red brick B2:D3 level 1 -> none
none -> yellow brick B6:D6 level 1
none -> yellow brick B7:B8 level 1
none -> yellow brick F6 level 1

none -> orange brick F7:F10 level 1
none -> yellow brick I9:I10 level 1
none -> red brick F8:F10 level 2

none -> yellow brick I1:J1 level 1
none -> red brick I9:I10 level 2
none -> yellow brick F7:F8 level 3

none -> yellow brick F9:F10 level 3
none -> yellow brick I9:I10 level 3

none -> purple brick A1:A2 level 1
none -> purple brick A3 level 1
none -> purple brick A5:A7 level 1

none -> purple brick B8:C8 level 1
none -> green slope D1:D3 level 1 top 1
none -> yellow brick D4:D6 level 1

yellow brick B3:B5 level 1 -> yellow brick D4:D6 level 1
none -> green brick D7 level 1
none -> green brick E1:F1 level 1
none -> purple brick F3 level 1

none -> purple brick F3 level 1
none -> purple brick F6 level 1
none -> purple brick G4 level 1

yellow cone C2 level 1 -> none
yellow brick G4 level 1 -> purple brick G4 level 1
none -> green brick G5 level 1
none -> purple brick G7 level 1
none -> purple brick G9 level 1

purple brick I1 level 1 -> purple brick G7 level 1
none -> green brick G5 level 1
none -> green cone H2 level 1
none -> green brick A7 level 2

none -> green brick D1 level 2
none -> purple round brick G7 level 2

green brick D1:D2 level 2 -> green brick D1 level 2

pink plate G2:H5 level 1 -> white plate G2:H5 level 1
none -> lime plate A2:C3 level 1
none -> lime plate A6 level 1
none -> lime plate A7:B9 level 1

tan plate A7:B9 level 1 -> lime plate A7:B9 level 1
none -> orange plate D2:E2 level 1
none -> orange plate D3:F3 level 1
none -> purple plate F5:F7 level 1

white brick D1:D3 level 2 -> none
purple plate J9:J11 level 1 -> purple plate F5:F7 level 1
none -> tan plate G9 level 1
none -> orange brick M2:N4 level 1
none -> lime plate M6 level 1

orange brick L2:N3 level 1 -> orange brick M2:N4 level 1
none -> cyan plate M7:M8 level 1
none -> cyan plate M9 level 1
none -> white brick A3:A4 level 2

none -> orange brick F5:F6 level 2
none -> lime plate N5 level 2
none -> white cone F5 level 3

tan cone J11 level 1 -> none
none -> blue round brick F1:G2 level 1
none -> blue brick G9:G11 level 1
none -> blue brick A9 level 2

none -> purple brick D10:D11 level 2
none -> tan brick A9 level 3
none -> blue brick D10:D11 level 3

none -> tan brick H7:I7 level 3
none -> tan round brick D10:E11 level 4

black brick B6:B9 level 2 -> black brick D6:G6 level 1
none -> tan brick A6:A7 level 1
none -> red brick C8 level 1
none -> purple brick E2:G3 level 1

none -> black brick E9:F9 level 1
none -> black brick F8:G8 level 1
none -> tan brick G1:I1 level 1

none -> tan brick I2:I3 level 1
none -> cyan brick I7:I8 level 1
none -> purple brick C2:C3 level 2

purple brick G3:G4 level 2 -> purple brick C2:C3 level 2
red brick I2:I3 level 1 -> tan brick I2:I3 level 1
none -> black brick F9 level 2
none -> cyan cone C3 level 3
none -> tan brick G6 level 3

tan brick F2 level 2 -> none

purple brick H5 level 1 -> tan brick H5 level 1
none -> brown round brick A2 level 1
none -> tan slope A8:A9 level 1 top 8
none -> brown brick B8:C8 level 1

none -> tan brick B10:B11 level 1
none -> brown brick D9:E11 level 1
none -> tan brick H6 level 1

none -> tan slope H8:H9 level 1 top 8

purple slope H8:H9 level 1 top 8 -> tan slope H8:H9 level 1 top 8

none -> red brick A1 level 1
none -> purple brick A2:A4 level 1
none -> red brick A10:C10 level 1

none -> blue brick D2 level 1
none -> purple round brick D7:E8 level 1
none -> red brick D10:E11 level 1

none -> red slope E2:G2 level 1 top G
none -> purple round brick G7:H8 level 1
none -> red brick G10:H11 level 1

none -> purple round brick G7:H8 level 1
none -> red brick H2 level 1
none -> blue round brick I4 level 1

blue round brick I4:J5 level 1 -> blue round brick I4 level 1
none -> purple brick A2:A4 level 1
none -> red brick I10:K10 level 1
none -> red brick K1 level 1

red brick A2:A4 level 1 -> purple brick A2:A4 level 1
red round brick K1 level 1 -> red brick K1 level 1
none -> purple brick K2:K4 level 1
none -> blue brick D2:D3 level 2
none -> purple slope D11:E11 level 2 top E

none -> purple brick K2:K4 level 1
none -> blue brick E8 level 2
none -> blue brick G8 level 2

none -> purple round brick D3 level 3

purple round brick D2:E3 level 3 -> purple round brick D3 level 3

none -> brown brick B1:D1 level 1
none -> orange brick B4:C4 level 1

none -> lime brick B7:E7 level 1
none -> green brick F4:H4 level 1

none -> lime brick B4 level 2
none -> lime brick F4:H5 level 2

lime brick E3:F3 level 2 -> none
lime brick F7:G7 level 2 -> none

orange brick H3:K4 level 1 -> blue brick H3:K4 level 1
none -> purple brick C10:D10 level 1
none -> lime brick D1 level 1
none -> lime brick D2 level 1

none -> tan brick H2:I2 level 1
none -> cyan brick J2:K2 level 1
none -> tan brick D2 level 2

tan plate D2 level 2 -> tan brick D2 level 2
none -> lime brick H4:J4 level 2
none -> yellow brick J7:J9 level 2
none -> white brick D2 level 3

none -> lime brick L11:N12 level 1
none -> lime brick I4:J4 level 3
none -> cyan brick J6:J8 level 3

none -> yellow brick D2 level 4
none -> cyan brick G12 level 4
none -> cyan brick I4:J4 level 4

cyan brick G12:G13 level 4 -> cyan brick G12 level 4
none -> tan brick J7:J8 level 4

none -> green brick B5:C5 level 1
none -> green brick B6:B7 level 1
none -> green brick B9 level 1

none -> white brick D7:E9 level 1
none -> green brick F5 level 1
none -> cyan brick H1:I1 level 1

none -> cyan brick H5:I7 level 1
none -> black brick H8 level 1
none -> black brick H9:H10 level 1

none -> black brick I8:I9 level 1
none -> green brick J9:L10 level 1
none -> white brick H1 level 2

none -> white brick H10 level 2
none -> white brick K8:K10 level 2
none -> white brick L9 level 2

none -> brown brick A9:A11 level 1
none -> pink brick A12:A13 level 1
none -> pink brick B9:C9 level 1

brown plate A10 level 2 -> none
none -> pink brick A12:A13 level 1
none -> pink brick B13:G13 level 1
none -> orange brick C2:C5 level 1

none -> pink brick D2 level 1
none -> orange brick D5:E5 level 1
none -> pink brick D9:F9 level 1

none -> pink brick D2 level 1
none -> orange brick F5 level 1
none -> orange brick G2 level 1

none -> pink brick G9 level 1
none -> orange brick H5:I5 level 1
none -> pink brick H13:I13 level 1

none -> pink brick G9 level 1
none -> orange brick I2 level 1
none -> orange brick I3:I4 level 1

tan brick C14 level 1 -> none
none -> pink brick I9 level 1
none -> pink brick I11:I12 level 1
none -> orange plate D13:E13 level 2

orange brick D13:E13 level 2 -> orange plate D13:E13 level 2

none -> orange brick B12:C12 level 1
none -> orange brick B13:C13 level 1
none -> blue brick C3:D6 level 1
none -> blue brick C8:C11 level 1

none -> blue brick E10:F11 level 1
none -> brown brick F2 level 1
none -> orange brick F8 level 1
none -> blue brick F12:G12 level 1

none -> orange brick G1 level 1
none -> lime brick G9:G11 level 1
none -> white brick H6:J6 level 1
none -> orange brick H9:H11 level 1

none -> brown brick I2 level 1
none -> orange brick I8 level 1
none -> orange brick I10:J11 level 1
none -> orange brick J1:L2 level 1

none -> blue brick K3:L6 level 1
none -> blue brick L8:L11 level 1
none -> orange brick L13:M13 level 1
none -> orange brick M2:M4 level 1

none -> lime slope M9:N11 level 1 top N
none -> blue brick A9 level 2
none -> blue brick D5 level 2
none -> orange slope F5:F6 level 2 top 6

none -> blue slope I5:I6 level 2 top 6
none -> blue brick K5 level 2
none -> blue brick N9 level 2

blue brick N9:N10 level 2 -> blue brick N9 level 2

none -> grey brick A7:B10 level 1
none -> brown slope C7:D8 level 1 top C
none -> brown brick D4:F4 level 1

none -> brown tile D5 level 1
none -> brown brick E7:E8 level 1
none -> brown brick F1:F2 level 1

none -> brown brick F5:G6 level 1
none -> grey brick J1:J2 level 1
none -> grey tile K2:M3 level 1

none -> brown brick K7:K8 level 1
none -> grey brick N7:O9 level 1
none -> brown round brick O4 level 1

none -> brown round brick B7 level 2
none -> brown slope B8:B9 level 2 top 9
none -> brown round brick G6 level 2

- **Problem statement**
From the preceding records, count the lines where "grey" occurs and reply with the number only.

- **Output of the task**
4